---------- Provided data

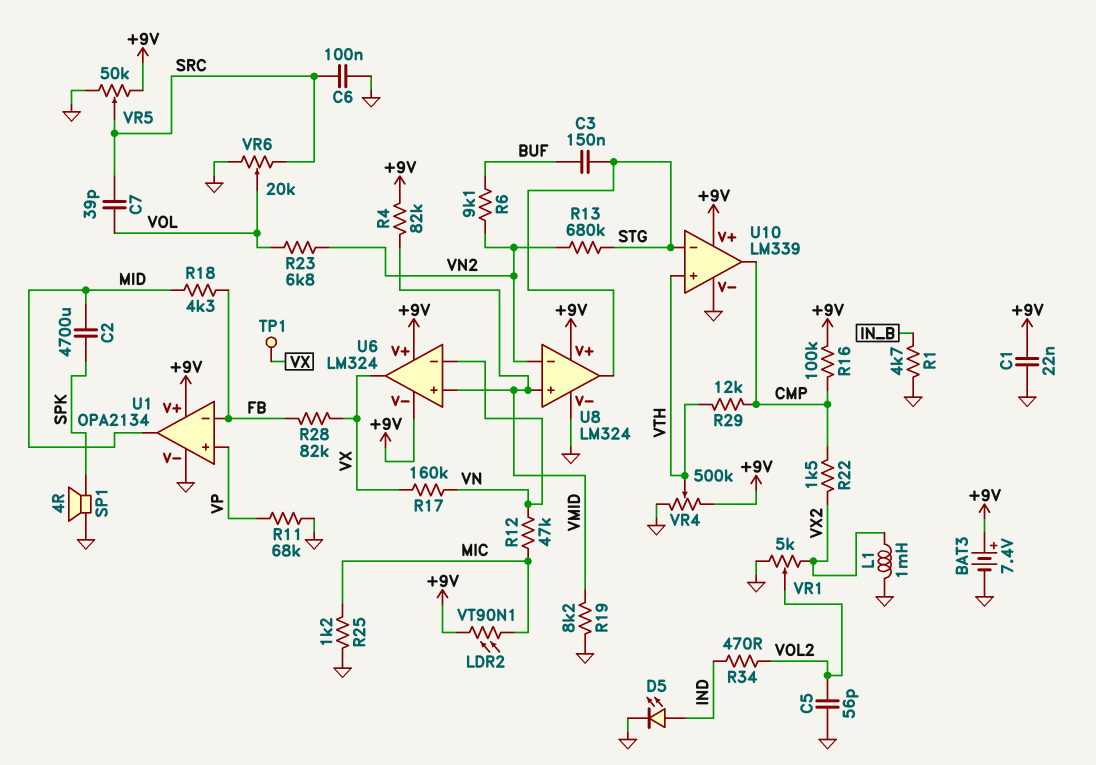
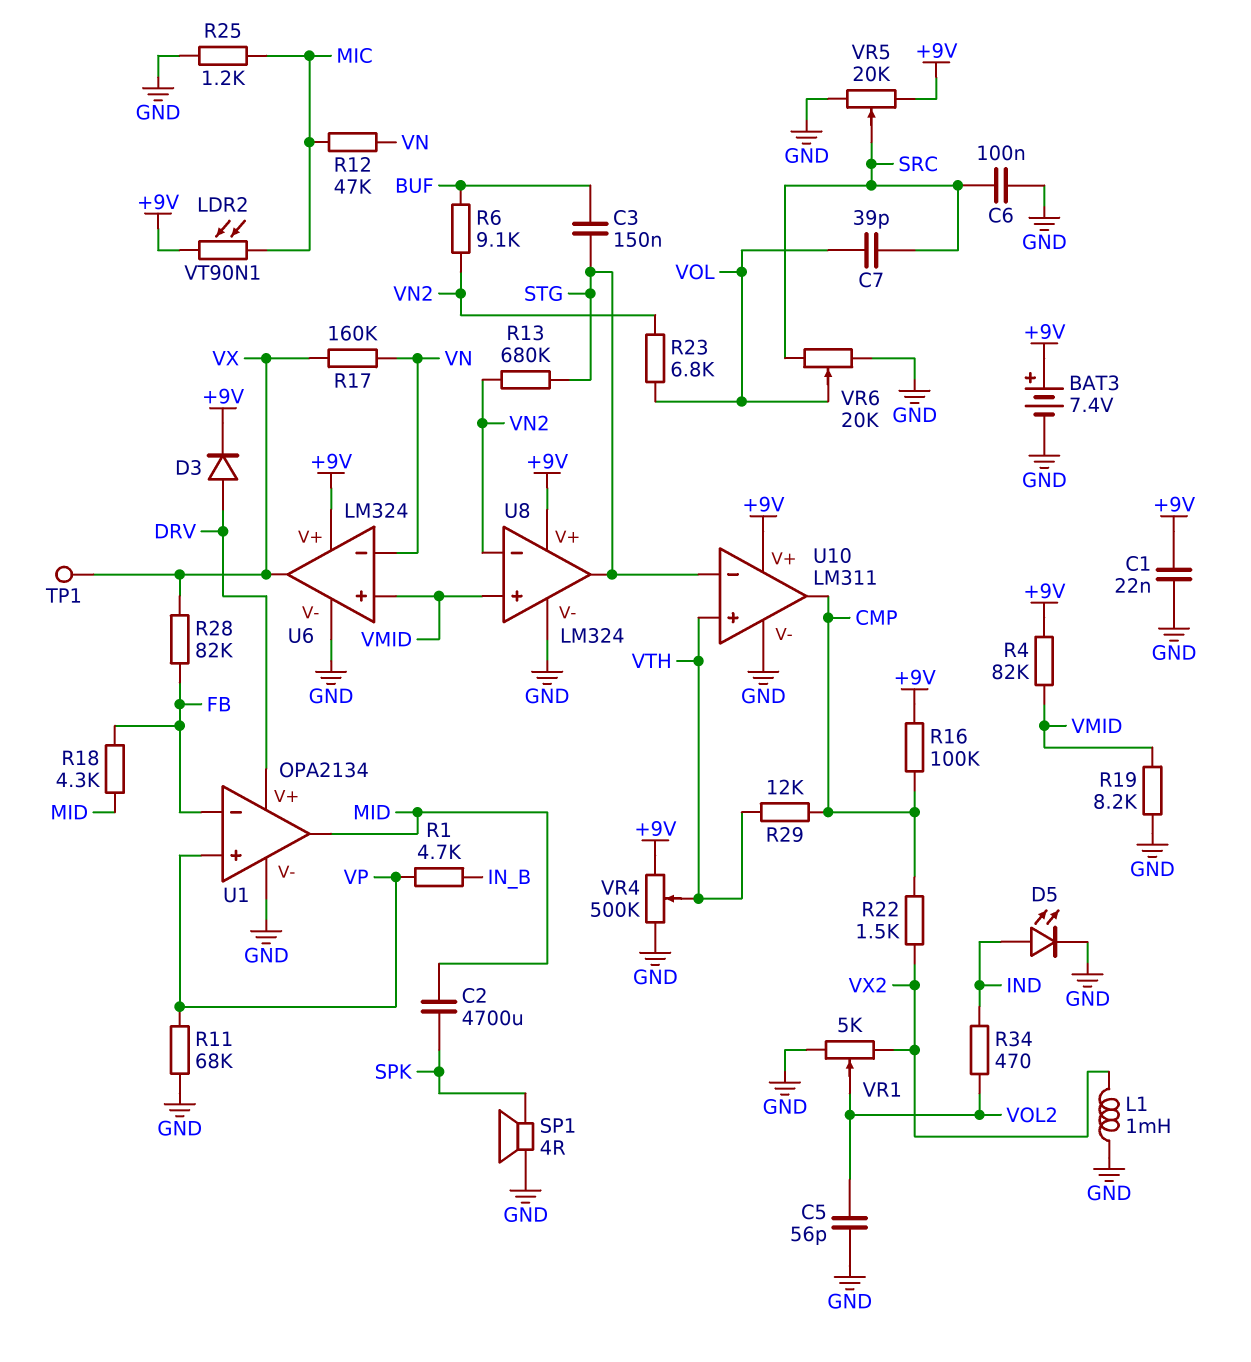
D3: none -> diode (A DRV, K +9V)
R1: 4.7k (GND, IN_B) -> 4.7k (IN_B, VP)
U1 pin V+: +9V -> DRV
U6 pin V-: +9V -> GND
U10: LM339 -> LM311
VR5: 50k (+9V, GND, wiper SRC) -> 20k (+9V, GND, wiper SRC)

--------------------

**Your task:**
Write out each line exactly, starting with the line that contains "U10: LM339 -> LM311" and stopping after the last line of the data.

**Reply to the exercise:**
U10: LM339 -> LM311
VR5: 50k (+9V, GND, wiper SRC) -> 20k (+9V, GND, wiper SRC)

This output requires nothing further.